Source data:
= Beginning of Section =

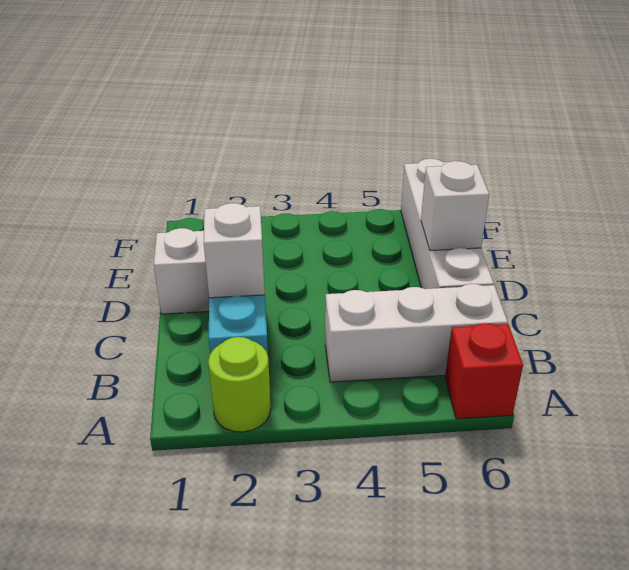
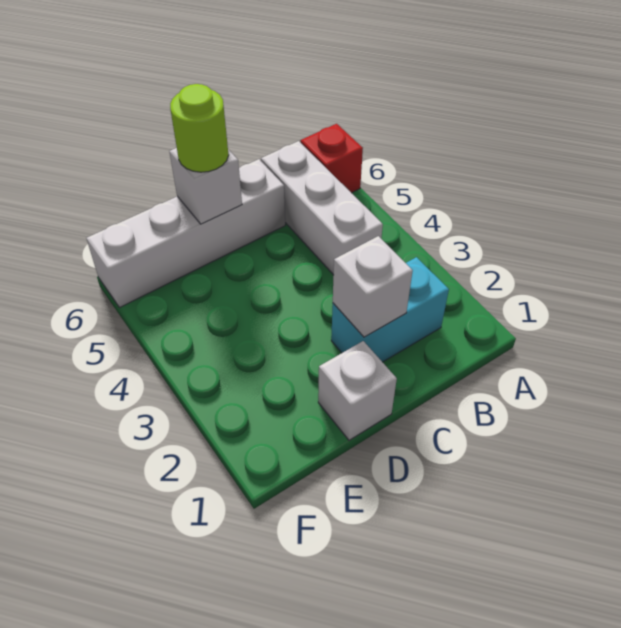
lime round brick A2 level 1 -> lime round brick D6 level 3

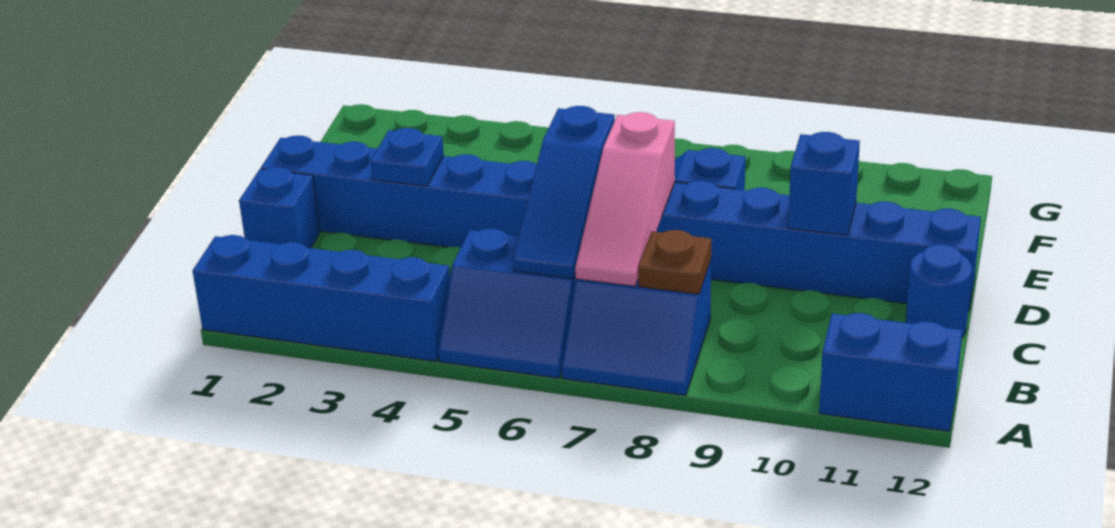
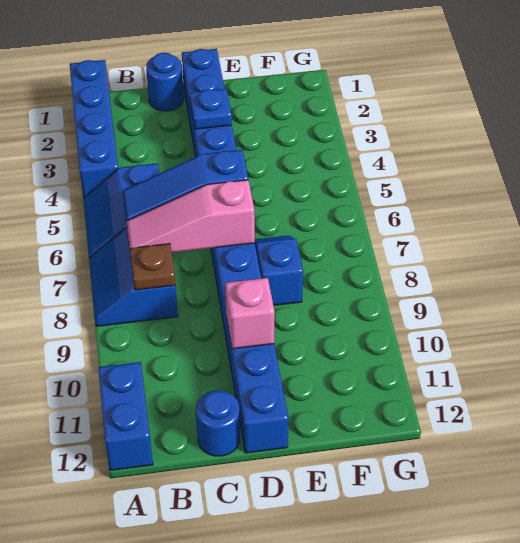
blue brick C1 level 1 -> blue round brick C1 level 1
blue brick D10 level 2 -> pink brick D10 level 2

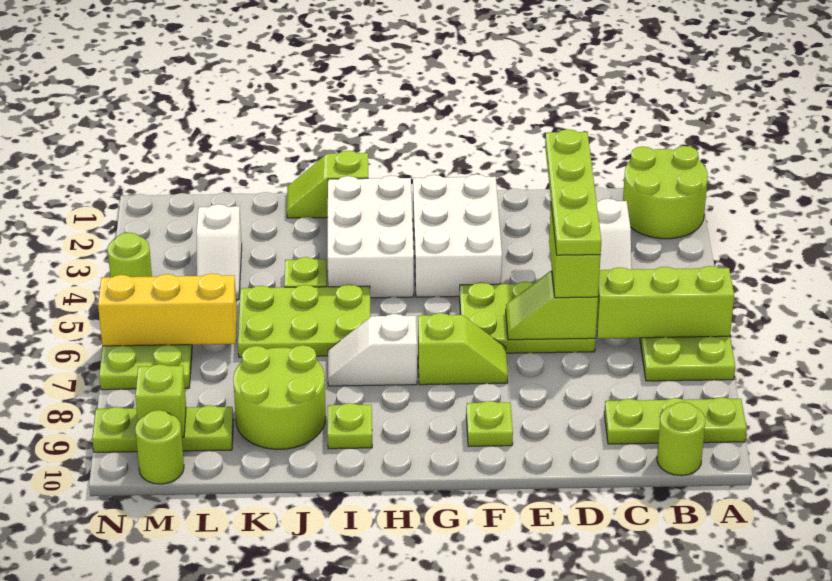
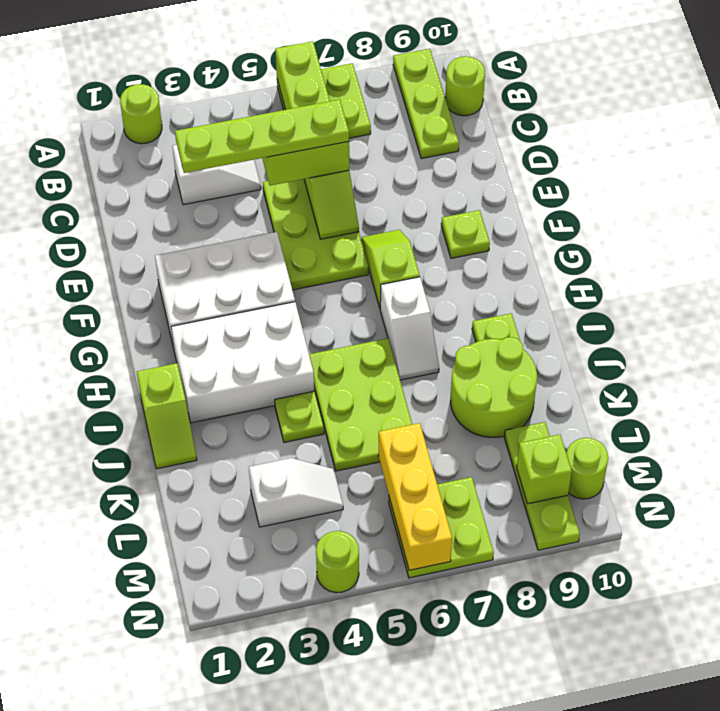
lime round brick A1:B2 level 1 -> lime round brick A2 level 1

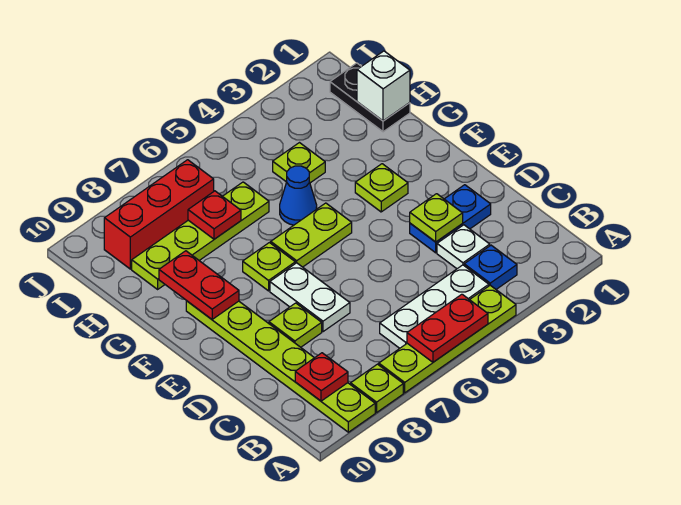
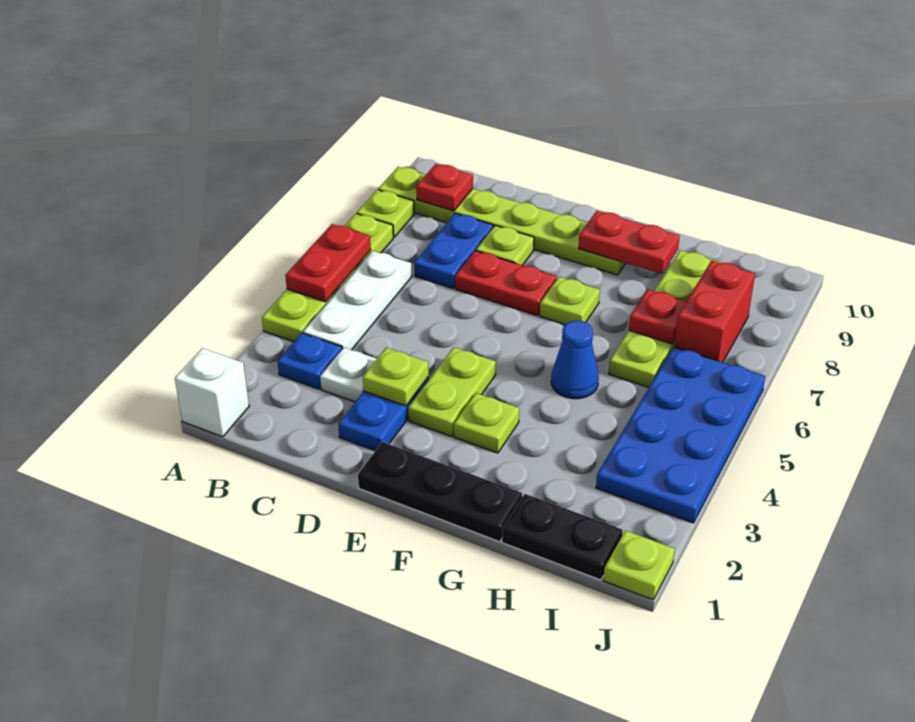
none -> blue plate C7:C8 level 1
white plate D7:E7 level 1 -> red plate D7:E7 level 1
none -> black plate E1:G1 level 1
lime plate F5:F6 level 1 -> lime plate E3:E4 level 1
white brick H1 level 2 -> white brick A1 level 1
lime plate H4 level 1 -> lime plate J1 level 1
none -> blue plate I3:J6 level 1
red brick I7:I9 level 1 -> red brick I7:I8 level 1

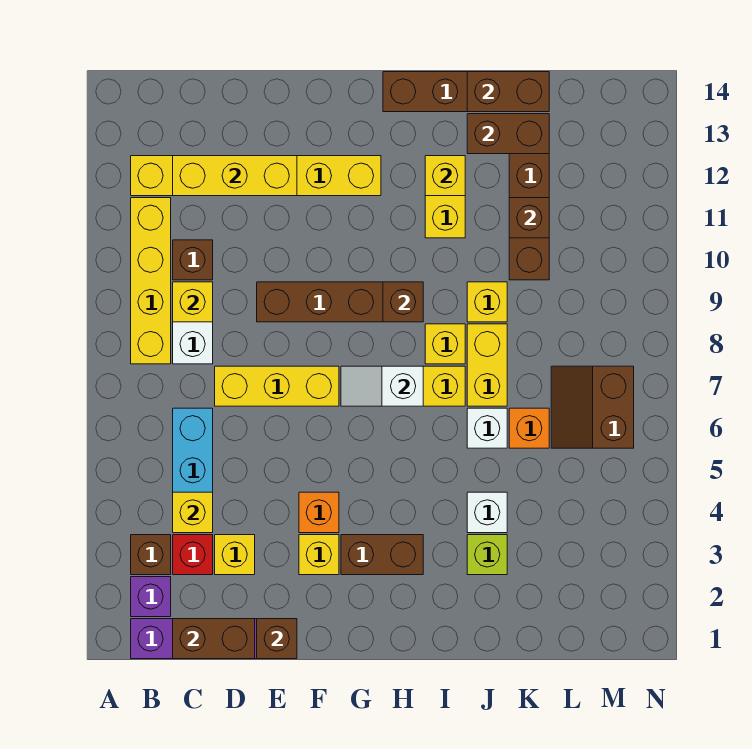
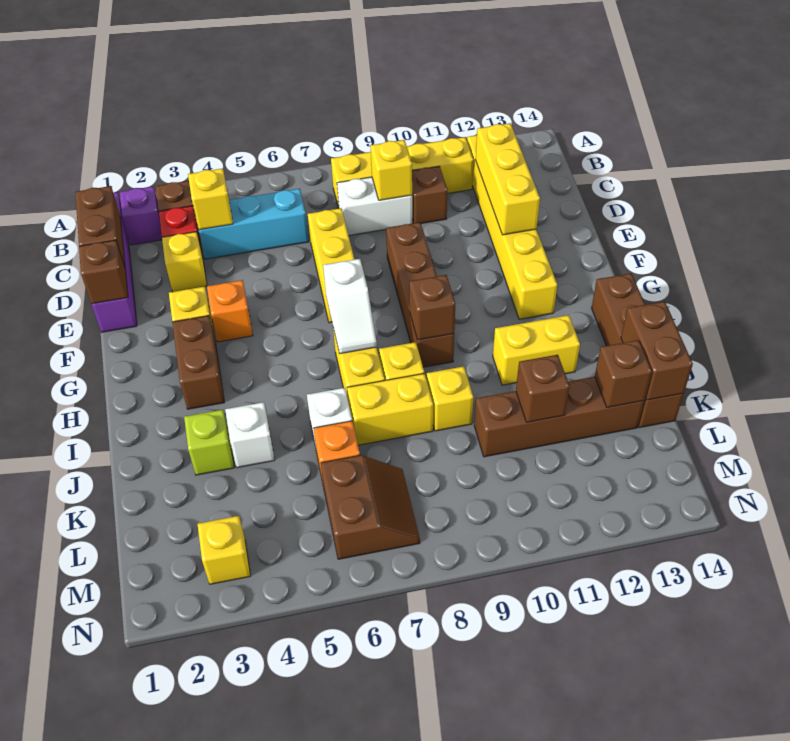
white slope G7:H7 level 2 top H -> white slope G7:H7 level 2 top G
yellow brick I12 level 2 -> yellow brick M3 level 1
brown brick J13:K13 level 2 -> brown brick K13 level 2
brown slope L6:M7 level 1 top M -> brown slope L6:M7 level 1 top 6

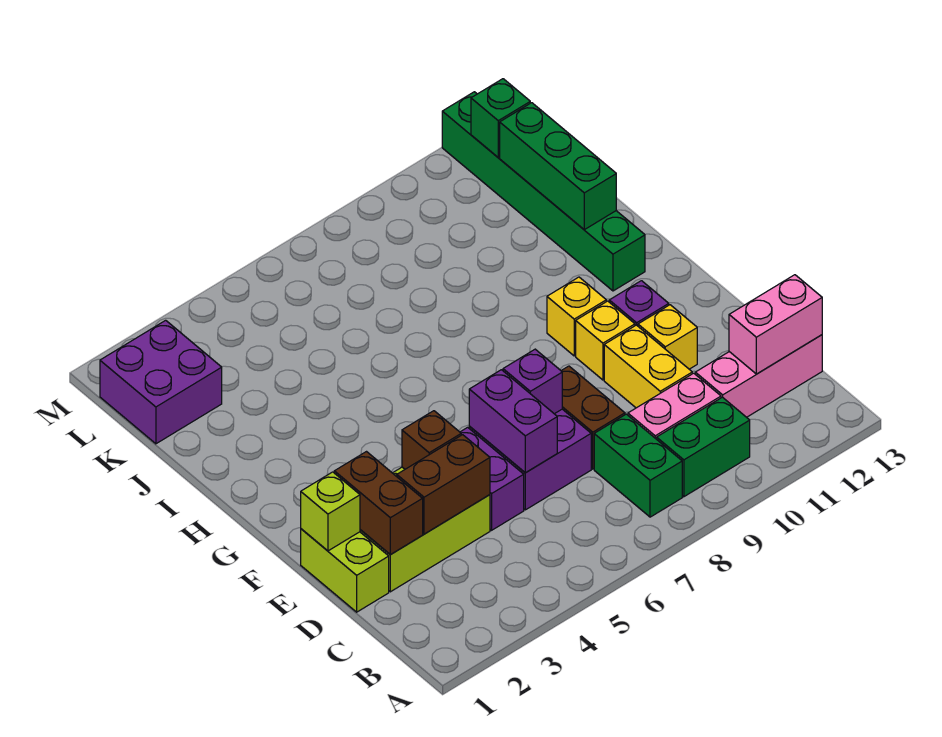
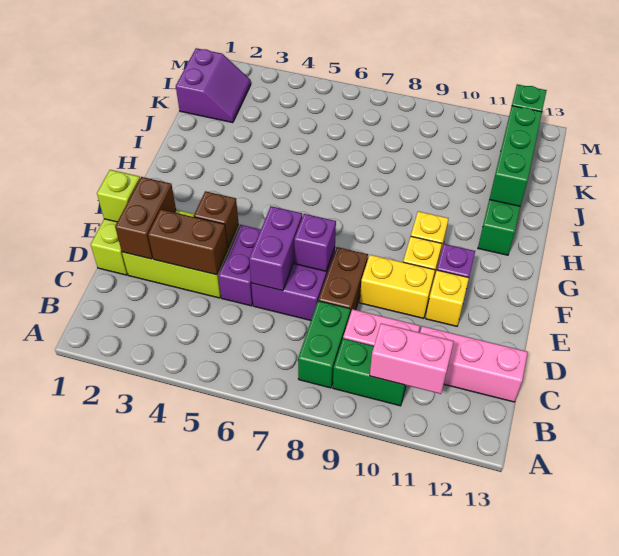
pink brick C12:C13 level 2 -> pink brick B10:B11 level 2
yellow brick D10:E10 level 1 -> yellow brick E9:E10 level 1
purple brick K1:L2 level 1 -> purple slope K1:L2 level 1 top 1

= End of Section =

Work item: Except for the pictures, return every line of the material exactly.

Problem solution:
lime round brick A2 level 1 -> lime round brick D6 level 3

blue brick C1 level 1 -> blue round brick C1 level 1
blue brick D10 level 2 -> pink brick D10 level 2

lime round brick A1:B2 level 1 -> lime round brick A2 level 1

none -> blue plate C7:C8 level 1
white plate D7:E7 level 1 -> red plate D7:E7 level 1
none -> black plate E1:G1 level 1
lime plate F5:F6 level 1 -> lime plate E3:E4 level 1
white brick H1 level 2 -> white brick A1 level 1
lime plate H4 level 1 -> lime plate J1 level 1
none -> blue plate I3:J6 level 1
red brick I7:I9 level 1 -> red brick I7:I8 level 1

white slope G7:H7 level 2 top H -> white slope G7:H7 level 2 top G
yellow brick I12 level 2 -> yellow brick M3 level 1
brown brick J13:K13 level 2 -> brown brick K13 level 2
brown slope L6:M7 level 1 top M -> brown slope L6:M7 level 1 top 6

pink brick C12:C13 level 2 -> pink brick B10:B11 level 2
yellow brick D10:E10 level 1 -> yellow brick E9:E10 level 1
purple brick K1:L2 level 1 -> purple slope K1:L2 level 1 top 1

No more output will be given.